(Stored items from a collection)
☆ ☆ ☆ ☆ ☆ ☆ ☆

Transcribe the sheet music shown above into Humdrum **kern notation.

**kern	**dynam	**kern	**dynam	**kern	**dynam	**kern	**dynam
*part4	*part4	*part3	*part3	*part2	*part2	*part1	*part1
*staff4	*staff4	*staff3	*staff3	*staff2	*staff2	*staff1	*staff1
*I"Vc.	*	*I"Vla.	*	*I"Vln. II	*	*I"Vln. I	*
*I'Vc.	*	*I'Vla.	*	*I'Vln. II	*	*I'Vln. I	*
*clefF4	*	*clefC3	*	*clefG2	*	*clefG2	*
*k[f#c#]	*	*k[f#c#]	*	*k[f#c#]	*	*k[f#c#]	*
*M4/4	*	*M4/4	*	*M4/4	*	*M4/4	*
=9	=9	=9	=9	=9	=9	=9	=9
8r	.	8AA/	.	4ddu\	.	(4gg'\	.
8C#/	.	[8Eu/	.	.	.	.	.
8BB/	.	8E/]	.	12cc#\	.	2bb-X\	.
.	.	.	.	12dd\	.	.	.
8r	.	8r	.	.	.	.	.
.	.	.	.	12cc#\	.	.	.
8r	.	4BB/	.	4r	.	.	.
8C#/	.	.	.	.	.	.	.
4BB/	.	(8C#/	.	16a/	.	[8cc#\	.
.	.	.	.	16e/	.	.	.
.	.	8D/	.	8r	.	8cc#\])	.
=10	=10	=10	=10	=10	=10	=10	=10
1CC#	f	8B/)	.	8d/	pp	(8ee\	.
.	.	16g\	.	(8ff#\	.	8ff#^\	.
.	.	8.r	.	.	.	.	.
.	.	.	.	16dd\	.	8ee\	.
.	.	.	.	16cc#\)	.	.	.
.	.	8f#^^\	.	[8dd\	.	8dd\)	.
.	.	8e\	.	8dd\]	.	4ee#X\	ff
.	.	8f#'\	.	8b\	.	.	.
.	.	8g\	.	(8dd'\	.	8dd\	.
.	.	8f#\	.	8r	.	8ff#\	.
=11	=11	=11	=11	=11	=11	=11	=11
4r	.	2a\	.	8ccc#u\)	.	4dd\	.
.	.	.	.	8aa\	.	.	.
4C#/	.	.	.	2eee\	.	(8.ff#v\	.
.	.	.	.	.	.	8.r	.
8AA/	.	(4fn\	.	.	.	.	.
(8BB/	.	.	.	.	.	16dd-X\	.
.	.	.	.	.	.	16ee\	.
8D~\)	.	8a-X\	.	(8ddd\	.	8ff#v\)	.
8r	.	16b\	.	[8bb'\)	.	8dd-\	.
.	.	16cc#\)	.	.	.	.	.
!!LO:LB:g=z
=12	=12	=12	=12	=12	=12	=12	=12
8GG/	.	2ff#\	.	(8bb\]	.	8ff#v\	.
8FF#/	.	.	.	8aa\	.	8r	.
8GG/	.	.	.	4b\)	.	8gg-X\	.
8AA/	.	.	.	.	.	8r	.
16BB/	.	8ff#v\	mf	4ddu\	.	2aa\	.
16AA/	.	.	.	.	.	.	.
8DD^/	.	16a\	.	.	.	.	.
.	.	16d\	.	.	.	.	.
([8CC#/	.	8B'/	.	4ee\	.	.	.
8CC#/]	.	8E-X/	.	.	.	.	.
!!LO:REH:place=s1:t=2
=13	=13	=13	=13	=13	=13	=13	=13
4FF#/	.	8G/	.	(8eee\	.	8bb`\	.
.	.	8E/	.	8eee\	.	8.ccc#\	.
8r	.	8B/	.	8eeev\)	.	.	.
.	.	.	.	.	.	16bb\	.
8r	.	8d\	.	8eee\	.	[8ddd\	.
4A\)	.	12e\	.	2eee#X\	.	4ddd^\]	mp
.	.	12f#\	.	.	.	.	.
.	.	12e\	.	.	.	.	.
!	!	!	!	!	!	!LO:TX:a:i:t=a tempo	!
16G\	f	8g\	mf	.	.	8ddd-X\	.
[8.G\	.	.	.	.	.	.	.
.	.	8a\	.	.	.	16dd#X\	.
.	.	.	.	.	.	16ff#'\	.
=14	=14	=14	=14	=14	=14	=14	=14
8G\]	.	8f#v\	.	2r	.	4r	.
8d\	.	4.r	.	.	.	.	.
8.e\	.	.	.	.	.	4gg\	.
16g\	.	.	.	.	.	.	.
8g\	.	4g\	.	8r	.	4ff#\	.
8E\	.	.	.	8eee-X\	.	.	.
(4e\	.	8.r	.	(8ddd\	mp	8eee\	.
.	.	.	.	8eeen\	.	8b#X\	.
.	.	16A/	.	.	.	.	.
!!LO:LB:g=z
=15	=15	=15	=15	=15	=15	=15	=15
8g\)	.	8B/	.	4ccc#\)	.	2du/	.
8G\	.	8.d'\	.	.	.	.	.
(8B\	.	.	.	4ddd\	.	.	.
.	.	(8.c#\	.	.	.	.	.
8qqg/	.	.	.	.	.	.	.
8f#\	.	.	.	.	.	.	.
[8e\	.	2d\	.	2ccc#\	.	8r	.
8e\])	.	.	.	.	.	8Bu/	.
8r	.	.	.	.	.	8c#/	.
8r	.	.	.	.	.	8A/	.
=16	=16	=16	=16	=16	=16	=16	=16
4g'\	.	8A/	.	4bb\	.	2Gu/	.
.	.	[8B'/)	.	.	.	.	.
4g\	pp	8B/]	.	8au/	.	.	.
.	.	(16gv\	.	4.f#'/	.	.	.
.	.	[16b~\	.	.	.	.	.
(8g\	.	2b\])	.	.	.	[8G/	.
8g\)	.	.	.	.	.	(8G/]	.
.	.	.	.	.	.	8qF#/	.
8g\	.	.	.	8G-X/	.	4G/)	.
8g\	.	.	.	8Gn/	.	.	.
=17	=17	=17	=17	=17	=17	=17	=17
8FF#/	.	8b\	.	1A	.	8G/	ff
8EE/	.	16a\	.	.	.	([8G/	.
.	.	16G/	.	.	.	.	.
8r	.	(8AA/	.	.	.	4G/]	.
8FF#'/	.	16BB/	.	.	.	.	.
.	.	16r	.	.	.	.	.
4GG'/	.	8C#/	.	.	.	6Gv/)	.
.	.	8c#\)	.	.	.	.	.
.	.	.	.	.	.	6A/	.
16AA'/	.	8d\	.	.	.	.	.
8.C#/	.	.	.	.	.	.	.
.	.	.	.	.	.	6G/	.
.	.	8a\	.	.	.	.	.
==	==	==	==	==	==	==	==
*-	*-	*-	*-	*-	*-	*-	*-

☆ ☆ ☆ ☆ ☆ ☆ ☆

> _DIRECTIVE_: Please gather every line of the material above that contains the string "kern", and copy each one out in full.

> _SOLUTION FOR THIS PROBLEM_:
Transcribe the sheet music shown above into Humdrum **kern notation.
**kern	**dynam	**kern	**dynam	**kern	**dynam	**kern	**dynam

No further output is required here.